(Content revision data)
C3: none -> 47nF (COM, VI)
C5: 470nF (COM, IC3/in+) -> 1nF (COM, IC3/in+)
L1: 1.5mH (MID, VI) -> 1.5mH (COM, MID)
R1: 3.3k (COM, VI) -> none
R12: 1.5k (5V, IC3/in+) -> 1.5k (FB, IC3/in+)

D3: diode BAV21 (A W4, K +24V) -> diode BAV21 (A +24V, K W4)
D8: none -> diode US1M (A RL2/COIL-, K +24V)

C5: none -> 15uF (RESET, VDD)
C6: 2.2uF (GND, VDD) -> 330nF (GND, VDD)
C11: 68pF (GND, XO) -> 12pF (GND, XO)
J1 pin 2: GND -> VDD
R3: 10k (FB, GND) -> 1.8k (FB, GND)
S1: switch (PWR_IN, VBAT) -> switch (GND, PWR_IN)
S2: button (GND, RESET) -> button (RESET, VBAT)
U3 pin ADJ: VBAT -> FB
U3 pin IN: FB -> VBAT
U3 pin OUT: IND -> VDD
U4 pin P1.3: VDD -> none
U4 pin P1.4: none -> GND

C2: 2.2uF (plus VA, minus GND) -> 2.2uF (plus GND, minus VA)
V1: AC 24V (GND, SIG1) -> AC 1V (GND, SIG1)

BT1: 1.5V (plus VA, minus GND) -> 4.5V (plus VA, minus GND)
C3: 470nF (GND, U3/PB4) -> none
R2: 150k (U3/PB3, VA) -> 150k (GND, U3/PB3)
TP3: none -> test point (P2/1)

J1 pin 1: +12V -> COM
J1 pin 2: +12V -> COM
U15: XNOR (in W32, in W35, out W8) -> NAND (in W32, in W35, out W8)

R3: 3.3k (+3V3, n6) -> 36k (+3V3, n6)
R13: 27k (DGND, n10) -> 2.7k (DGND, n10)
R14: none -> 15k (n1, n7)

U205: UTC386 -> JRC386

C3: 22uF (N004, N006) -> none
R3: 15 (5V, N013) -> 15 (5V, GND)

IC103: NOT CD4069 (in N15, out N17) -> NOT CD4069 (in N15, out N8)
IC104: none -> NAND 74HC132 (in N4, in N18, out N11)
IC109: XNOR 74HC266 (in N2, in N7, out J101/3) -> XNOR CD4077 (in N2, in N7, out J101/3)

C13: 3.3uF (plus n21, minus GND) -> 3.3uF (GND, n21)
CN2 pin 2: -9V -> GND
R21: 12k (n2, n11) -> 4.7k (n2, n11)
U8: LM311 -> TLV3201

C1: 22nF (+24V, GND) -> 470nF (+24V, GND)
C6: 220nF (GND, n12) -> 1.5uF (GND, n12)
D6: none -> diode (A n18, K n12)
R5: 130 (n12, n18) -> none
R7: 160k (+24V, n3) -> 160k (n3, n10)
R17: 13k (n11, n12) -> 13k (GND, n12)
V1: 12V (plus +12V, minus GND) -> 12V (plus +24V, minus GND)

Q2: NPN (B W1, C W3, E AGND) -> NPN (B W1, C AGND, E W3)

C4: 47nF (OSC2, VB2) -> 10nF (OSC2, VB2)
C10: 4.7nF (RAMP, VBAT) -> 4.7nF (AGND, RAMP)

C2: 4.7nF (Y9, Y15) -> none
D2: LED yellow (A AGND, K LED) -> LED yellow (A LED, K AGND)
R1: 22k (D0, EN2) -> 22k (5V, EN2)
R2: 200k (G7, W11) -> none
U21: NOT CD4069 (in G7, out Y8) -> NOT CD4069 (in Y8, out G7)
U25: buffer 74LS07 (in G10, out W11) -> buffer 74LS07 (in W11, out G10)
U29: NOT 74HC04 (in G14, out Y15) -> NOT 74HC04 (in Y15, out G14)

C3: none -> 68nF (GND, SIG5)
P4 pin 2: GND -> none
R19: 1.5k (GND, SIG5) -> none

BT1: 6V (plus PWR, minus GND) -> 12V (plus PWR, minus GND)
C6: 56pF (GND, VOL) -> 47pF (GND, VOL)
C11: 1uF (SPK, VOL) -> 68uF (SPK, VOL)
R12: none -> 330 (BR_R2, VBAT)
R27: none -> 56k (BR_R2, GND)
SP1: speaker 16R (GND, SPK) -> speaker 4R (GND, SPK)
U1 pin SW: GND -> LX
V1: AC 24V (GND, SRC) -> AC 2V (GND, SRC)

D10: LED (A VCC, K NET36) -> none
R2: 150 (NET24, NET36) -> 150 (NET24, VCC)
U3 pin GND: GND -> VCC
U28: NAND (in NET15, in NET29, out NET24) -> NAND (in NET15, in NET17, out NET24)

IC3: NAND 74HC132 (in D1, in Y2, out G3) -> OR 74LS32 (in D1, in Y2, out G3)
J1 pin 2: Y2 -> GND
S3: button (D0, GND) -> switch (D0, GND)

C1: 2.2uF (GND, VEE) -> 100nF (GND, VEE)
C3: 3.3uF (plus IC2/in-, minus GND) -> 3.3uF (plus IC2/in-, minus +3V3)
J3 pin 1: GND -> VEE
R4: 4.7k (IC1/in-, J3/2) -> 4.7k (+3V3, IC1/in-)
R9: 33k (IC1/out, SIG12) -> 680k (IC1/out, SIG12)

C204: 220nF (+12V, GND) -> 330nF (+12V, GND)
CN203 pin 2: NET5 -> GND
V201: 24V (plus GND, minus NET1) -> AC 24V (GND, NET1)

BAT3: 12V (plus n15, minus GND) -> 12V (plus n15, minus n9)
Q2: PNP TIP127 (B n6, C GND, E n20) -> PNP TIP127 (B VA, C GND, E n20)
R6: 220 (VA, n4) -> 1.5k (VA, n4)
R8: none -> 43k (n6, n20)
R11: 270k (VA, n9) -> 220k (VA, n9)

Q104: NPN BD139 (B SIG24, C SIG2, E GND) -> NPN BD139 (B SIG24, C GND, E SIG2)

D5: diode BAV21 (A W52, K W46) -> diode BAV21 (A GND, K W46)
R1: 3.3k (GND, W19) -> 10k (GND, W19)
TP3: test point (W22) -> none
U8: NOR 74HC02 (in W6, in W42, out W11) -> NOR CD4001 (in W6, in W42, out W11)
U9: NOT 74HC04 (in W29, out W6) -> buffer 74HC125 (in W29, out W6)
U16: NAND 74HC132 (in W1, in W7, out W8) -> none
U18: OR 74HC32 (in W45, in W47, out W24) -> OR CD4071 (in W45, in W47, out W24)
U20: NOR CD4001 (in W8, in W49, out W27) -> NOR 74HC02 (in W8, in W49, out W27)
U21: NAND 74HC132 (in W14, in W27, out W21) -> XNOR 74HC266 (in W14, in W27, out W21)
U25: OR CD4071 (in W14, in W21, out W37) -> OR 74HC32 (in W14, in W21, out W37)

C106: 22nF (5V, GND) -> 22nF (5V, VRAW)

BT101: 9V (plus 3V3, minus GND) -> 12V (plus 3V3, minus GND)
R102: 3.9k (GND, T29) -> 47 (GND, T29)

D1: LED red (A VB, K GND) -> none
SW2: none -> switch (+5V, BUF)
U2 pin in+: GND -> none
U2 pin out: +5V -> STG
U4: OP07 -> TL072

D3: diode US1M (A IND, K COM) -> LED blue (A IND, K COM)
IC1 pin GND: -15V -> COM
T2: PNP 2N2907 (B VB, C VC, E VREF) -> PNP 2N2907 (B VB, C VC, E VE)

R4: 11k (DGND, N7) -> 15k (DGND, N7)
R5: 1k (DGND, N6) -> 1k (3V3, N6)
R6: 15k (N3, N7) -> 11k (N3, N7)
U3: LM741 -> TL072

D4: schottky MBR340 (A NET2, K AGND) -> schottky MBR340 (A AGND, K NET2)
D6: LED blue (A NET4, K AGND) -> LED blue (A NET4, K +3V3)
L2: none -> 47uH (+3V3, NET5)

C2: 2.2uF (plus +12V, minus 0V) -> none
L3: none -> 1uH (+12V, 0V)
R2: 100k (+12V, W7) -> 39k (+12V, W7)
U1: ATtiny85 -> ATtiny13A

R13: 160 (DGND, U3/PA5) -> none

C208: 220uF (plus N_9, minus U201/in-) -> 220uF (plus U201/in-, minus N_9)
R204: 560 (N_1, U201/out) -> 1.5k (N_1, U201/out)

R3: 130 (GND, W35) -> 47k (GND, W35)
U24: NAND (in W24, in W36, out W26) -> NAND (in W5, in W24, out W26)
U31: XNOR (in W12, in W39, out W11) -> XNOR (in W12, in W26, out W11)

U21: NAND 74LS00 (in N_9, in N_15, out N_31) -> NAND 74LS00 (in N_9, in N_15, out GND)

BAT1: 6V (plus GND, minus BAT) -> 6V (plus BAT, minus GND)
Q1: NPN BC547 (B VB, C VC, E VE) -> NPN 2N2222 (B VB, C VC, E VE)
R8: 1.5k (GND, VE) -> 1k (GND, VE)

__Work instructions__
Looking at the data above, write out exactly the lines that start at the one containing "V1: AC 24V (GND, SRC) -> AC 2V (GND, SRC)" and end at the one containing "V201: 24V (plus"; include both and nothing beyond.

__Exercise result__
V1: AC 24V (GND, SRC) -> AC 2V (GND, SRC)

D10: LED (A VCC, K NET36) -> none
R2: 150 (NET24, NET36) -> 150 (NET24, VCC)
U3 pin GND: GND -> VCC
U28: NAND (in NET15, in NET29, out NET24) -> NAND (in NET15, in NET17, out NET24)

IC3: NAND 74HC132 (in D1, in Y2, out G3) -> OR 74LS32 (in D1, in Y2, out G3)
J1 pin 2: Y2 -> GND
S3: button (D0, GND) -> switch (D0, GND)

C1: 2.2uF (GND, VEE) -> 100nF (GND, VEE)
C3: 3.3uF (plus IC2/in-, minus GND) -> 3.3uF (plus IC2/in-, minus +3V3)
J3 pin 1: GND -> VEE
R4: 4.7k (IC1/in-, J3/2) -> 4.7k (+3V3, IC1/in-)
R9: 33k (IC1/out, SIG12) -> 680k (IC1/out, SIG12)

C204: 220nF (+12V, GND) -> 330nF (+12V, GND)
CN203 pin 2: NET5 -> GND
V201: 24V (plus GND, minus NET1) -> AC 24V (GND, NET1)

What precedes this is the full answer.